== 과제 ==
아래 레코드 중 "aerial"라는 단어가 들어 있는 줄을 모두 반환하세요. 대소문자는 구분합니다.

== 입력 레코드 ==
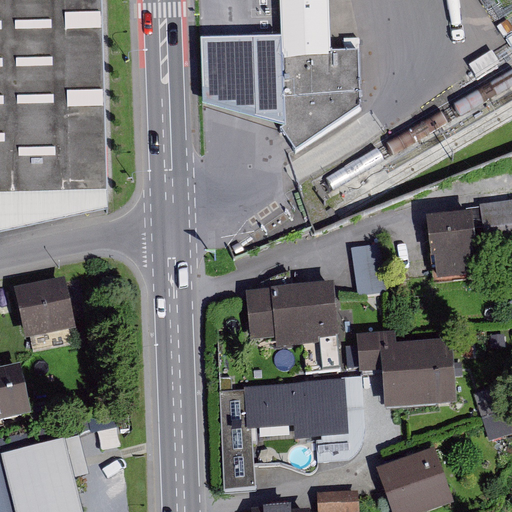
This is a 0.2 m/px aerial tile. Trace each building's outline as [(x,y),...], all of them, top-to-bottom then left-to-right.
[(0,0),(0,236),(114,210),(107,0),(0,0)] [(284,0),(286,37),(286,57),(334,55),(331,0),(284,0)] [(286,57),(286,37),(204,40),(207,103),(289,126),(286,57)] [(334,55),(286,57),(289,126),(284,129),(300,153),(365,109),(363,54),(334,55)] [(511,206),(487,209),(489,228),(492,253),(511,250),(511,206)] [(489,228),(487,209),(472,211),(473,221),(474,230),(489,228)] [(473,221),(433,225),(440,286),(479,282),(474,230),(473,221)] [(384,247),(358,251),(364,295),(389,292),(384,247)] [(295,291),(294,273),(254,290),(255,294),(278,292),(295,291)] [(0,293),(0,320),(21,316),(27,341),(36,339),(40,355),(80,345),(65,279),(0,293)] [(342,342),(338,287),(295,291),(278,292),(282,338),(282,346),(309,344),(342,342)] [(282,338),(278,292),(255,294),(258,340),(282,338)] [(454,345),(397,350),(396,338),(364,340),(367,374),(390,372),(393,406),(458,402),(454,345)] [(345,371),(342,342),(309,344),(311,374),(345,371)] [(22,365),(0,370),(0,424),(34,417),(22,365)] [(348,385),(255,390),(257,428),(300,426),(301,439),(351,436),(348,385)] [(511,407),(506,389),(482,396),(495,439),(511,434),(511,407)] [(257,428),(255,390),(223,392),(229,491),(260,489),(257,428)] [(84,437),(5,456),(17,511),(86,511),(79,479),(93,476),(84,437)] [(0,511),(17,511),(5,456),(1,440),(0,439),(0,511)] [(439,453),(384,472),(397,511),(431,511),(456,503),(439,453)] [(361,511),(361,496),(323,497),(324,511),(361,511)]
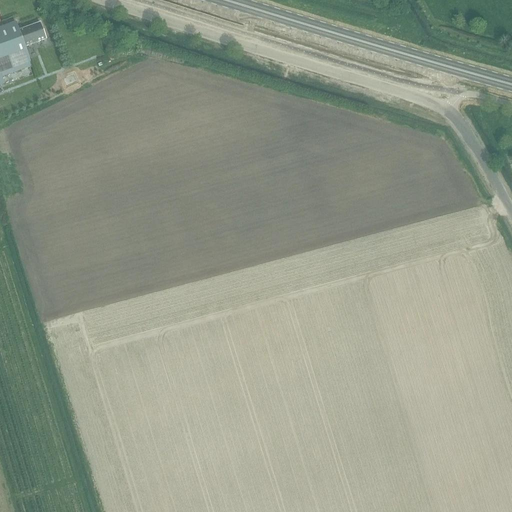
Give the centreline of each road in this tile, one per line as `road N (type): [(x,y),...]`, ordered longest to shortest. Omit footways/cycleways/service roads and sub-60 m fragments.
road 1 (unclassified): [(511,210),(463,127),(441,107),(102,0)]
road 2 (primary): [(225,0),(511,84)]
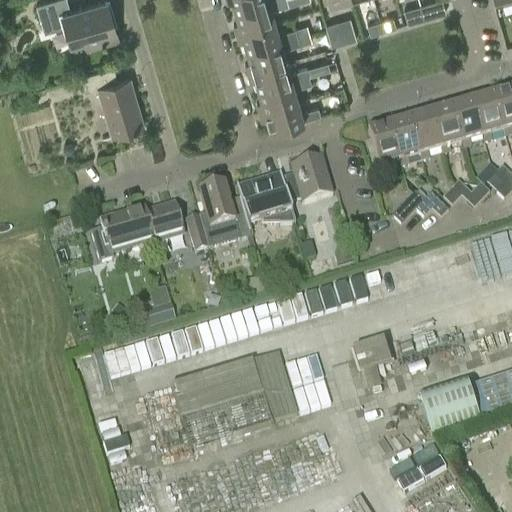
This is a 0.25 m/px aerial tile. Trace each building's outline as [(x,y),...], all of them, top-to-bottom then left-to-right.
[(66,0),(52,0),(36,5),(44,32),(65,25),(71,44),(84,40),(88,48),(118,39),(107,1),(69,11),(66,0)] [(235,13),(277,0),(226,0),(227,4),(232,2),(235,13)] [(236,34),(274,22),(271,11),(289,6),(286,0),(277,0),(235,13),(238,23),(233,24),(236,34)] [(337,1),(339,0),(328,0),(329,3),(331,9),(339,7),(337,1)] [(440,0),(420,6),(421,9),(424,19),(445,13),(441,0),(440,0)] [(412,23),(424,19),(421,9),(420,6),(403,12),(407,25),(412,23)] [(383,32),(395,28),(392,18),(380,21),(383,32)] [(370,35),(383,32),(380,21),(367,25),(370,35)] [(246,52),(297,37),(295,29),(278,34),(274,22),(236,34),(239,43),(243,41),(246,52)] [(336,22),(325,25),(331,47),(355,40),(352,29),(339,33),(336,22)] [(248,73),(286,62),(282,50),(299,45),(297,37),(246,52),(250,63),(245,64),(248,73)] [(258,91),(309,76),(306,68),(289,73),(286,62),(248,73),(250,82),(255,81),(258,91)] [(114,67),(80,77),(84,92),(98,88),(112,136),(143,127),(129,79),(117,82),(114,67)] [(259,112),(297,101),(294,89),(311,85),(309,76),(258,91),(261,102),(257,103),(259,112)] [(511,138),(510,132),(511,131),(511,91),(492,98),(502,134),(504,141),(511,138)] [(489,138),(502,134),(492,98),(471,103),(482,140),(481,140),(483,147),(491,144),(489,138)] [(297,101),(259,112),(262,121),(267,119),(270,131),(320,116),(317,108),(301,113),(297,101)] [(469,144),(481,140),(482,140),(471,103),(450,109),(461,146),(460,146),(462,153),(471,150),(469,144)] [(440,152),(442,159),(450,157),(448,149),(460,146),(461,146),(450,109),(430,115),(440,152)] [(427,155),(440,152),(430,115),(409,121),(420,158),(419,158),(421,165),(429,163),(427,155)] [(406,161),(419,158),(420,158),(409,121),(388,127),(399,164),(398,164),(400,171),(408,168),(406,161)] [(386,167),(398,164),(399,164),(388,127),(367,133),(380,177),(388,174),(386,167)] [(73,150),(73,147),(72,144),(69,143),(66,144),(63,146),(63,149),(65,152),(68,153),(71,153),(73,150)] [(281,182),(288,206),(300,203),(301,207),(332,198),(321,160),(290,169),(293,178),(281,182)] [(504,203),(511,194),(511,180),(501,171),(494,179),(502,187),(495,195),(504,203)] [(240,201),(239,201),(247,227),(261,223),(261,227),(294,226),(288,206),(281,182),(279,176),(236,188),(240,201)] [(495,195),(502,187),(494,179),(486,187),(495,195)] [(450,193),(459,202),(460,200),(473,212),(488,196),(479,188),(470,197),(458,185),(450,193)] [(251,240),(247,227),(239,201),(228,204),(223,188),(199,195),(205,217),(198,219),(208,252),(251,240)] [(451,210),(459,202),(450,193),(442,201),(451,210)] [(415,213),(423,204),(415,196),(392,219),(401,228),(415,213)] [(423,204),(415,213),(423,221),(431,213),(440,222),(448,213),(431,197),(423,204)] [(132,217),(141,248),(150,246),(151,248),(183,239),(173,207),(145,215),(145,213),(132,217)] [(112,257),(141,248),(132,217),(120,220),(120,217),(100,222),(102,231),(90,234),(99,265),(113,261),(112,257)] [(198,220),(186,224),(195,254),(207,251),(198,220)] [(352,263),(347,248),(338,251),(334,258),(337,267),(352,263)] [(247,286),(252,301),(266,297),(262,282),(247,286)] [(281,304),(269,308),(276,329),(289,324),(281,304)] [(121,333),(131,320),(116,309),(107,322),(121,333)] [(238,315),(242,338),(267,333),(263,310),(238,315)] [(204,351),(227,347),(222,322),(199,327),(204,351)] [(174,334),(130,348),(137,372),(181,358),(174,334)] [(380,341),(350,348),(361,390),(378,386),(373,368),(386,365),(380,341)] [(276,359),(171,392),(191,454),(296,420),(276,359)] [(511,413),(511,376),(469,390),(479,421),(480,424),(511,413)]
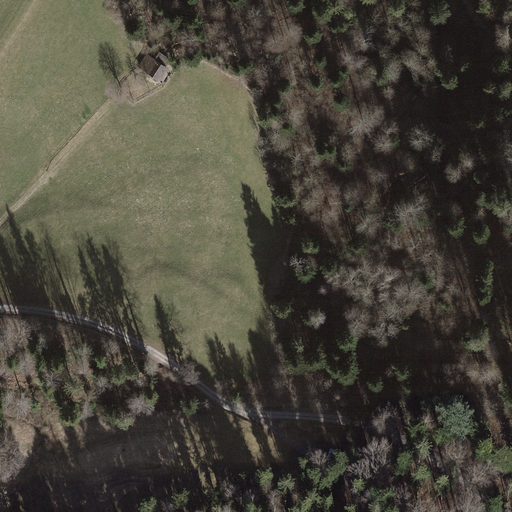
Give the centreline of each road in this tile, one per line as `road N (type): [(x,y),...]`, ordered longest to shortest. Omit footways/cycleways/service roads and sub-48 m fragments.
road 1 (track): [(0,222),(116,97)]
road 2 (track): [(254,417),(392,511)]
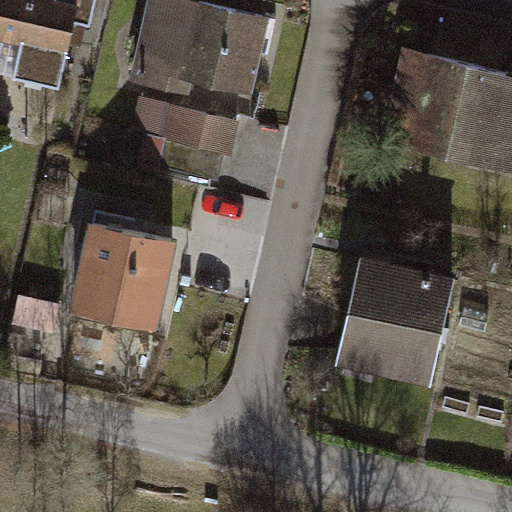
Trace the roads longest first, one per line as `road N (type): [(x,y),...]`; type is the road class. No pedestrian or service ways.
road 1 (residential): [(247,449),(344,0)]
road 2 (residential): [(511,511),(247,449)]
road 3 (residential): [(247,449),(0,394)]
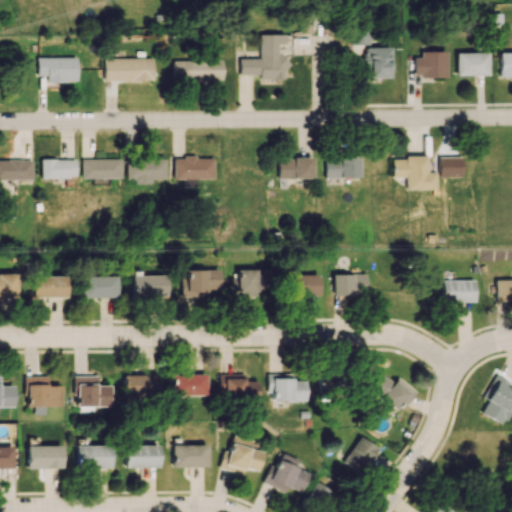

== 과제 응답 ==
This is a 0.2 m/px aerial tile. Trace each building's outline as [(x,y),...], all of them, top-to-bottom then left-to-right.
This is a 0.25 m/px aerial tile. Trace each building's outline as [(x,y),...], all of them, top-to-bottom then left-to-right.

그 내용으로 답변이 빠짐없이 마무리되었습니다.